(RECORDS SHOWN):
════════
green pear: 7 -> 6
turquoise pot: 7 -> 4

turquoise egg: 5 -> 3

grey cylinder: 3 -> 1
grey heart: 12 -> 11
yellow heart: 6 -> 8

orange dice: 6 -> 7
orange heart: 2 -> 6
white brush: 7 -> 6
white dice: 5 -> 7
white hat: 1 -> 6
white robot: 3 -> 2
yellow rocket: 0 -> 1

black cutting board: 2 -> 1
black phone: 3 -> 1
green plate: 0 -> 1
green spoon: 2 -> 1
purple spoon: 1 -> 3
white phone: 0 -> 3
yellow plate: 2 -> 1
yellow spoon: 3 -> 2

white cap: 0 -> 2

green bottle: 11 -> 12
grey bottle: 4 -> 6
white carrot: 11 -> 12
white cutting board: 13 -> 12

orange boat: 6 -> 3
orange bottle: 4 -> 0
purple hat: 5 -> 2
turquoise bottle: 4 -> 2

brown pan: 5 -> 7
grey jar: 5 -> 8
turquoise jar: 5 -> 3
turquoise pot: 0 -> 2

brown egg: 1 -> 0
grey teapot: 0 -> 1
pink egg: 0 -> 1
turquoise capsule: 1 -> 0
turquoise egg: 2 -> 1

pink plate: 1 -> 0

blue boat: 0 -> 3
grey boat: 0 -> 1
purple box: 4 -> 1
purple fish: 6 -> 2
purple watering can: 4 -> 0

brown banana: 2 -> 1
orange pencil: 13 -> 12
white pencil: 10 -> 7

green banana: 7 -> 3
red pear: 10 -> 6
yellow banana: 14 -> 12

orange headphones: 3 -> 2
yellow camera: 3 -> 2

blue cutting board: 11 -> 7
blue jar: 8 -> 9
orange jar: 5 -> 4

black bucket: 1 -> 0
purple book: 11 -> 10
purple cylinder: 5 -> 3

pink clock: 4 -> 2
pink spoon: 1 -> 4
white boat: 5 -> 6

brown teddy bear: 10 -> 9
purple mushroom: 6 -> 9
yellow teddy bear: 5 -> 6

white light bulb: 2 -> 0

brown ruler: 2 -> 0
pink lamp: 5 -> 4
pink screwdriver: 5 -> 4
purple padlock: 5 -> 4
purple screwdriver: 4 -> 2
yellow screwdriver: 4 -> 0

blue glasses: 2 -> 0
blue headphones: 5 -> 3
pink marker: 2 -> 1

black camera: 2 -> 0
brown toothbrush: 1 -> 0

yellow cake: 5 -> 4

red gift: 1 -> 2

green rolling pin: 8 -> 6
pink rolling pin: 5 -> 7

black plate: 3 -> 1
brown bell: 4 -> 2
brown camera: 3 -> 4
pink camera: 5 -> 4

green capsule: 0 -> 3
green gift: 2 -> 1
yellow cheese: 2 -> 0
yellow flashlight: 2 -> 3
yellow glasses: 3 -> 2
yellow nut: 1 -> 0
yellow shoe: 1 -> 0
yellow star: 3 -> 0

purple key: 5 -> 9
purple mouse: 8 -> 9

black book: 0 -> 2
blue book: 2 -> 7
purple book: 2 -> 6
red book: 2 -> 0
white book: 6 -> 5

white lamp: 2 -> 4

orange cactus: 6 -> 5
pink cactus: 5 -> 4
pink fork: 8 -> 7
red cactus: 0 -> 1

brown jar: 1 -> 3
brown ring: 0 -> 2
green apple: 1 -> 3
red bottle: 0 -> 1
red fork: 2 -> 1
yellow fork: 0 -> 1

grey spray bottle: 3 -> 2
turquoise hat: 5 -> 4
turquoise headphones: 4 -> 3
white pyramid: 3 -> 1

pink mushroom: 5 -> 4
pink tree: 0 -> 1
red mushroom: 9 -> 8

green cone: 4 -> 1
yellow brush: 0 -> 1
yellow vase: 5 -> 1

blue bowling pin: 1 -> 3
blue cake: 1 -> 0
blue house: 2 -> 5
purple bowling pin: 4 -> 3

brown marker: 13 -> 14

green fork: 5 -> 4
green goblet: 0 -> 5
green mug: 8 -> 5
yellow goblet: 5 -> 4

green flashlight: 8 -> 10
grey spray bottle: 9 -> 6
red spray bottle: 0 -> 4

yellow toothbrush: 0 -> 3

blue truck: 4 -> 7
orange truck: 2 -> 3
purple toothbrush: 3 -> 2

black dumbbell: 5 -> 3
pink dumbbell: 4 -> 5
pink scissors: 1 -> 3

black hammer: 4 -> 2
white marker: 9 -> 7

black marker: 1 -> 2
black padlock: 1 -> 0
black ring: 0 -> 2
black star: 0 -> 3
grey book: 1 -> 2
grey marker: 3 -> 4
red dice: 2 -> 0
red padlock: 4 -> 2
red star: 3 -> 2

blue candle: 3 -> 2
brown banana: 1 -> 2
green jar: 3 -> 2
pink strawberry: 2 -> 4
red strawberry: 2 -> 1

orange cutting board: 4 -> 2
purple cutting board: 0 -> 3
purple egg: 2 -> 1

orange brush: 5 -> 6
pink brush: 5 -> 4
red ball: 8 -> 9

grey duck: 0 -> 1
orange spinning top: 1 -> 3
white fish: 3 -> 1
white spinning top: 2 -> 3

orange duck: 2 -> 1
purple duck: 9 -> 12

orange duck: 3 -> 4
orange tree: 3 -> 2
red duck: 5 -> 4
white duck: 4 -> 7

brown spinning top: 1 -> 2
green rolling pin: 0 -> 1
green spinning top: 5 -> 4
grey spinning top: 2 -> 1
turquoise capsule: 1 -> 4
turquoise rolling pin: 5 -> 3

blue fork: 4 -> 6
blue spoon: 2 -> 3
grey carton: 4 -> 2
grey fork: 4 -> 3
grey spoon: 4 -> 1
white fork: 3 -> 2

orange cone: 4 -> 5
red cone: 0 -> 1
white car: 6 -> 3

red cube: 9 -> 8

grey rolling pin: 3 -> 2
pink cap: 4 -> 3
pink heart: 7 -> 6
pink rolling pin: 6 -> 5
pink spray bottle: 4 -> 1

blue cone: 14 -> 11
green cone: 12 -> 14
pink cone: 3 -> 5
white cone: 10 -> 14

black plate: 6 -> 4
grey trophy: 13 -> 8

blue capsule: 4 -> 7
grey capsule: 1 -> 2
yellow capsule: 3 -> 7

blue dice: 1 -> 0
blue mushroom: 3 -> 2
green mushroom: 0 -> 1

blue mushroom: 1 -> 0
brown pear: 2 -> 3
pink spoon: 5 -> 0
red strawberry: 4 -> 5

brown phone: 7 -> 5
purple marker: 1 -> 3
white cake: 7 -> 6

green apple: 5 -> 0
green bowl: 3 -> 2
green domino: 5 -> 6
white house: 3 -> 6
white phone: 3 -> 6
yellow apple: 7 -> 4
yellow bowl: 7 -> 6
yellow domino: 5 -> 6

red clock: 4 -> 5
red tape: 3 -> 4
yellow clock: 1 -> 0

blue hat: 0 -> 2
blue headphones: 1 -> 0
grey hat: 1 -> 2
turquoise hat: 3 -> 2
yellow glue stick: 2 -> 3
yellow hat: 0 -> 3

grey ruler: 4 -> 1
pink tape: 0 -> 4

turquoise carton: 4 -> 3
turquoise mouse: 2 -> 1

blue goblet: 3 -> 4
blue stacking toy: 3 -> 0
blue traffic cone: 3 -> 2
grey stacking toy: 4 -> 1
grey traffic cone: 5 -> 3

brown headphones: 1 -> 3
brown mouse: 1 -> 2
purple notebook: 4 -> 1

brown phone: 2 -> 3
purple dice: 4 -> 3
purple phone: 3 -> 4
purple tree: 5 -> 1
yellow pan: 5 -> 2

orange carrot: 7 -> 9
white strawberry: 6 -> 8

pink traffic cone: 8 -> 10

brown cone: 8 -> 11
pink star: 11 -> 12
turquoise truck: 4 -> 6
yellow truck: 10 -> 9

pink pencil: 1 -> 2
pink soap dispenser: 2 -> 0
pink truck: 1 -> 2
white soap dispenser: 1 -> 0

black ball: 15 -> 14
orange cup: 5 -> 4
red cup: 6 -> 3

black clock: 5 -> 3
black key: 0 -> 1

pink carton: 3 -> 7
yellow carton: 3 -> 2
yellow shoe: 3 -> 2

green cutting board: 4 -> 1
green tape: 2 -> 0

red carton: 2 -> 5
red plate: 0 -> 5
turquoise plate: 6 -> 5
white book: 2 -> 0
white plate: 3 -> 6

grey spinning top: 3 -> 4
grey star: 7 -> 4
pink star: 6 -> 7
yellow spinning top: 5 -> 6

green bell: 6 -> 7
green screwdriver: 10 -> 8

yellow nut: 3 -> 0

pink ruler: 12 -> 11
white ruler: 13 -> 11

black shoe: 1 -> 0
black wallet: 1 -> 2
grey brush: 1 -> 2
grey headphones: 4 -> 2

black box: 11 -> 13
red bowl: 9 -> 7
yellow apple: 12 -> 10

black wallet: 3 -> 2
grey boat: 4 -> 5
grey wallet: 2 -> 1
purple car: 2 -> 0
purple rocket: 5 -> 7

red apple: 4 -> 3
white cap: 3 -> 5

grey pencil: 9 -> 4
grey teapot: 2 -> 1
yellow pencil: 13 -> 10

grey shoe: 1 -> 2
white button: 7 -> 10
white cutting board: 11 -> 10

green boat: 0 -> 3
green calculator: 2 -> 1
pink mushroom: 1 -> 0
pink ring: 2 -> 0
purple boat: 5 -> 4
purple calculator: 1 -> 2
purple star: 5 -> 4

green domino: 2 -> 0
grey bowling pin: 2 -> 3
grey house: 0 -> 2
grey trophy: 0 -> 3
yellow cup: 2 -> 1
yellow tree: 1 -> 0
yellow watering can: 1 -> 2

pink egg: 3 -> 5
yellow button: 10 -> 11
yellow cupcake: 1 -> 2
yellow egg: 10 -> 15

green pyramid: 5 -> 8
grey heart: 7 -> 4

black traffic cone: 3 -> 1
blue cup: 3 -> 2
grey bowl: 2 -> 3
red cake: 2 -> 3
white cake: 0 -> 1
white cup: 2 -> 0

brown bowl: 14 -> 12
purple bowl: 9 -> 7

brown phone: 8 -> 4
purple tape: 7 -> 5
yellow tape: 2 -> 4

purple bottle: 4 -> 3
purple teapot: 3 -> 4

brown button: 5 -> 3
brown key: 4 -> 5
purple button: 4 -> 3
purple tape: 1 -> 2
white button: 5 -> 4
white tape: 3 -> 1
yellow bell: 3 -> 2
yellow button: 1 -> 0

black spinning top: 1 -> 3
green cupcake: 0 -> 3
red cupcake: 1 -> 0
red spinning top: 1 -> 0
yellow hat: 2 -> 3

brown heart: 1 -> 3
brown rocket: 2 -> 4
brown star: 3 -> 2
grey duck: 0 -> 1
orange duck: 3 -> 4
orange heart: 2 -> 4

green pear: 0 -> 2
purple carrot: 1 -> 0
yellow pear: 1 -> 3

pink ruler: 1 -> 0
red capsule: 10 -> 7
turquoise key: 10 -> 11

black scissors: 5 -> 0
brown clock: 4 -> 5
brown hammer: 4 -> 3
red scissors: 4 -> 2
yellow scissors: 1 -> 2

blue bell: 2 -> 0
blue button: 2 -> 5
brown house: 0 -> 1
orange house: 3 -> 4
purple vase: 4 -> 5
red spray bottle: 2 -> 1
════════
(THE TASK): With the first line of the material as the start and the line containing "yellow rocket: 0 -> 1" as the end, repeat that span exactly and add nothing.

(SOLUTION FOR THIS TASK):
green pear: 7 -> 6
turquoise pot: 7 -> 4

turquoise egg: 5 -> 3

grey cylinder: 3 -> 1
grey heart: 12 -> 11
yellow heart: 6 -> 8

orange dice: 6 -> 7
orange heart: 2 -> 6
white brush: 7 -> 6
white dice: 5 -> 7
white hat: 1 -> 6
white robot: 3 -> 2
yellow rocket: 0 -> 1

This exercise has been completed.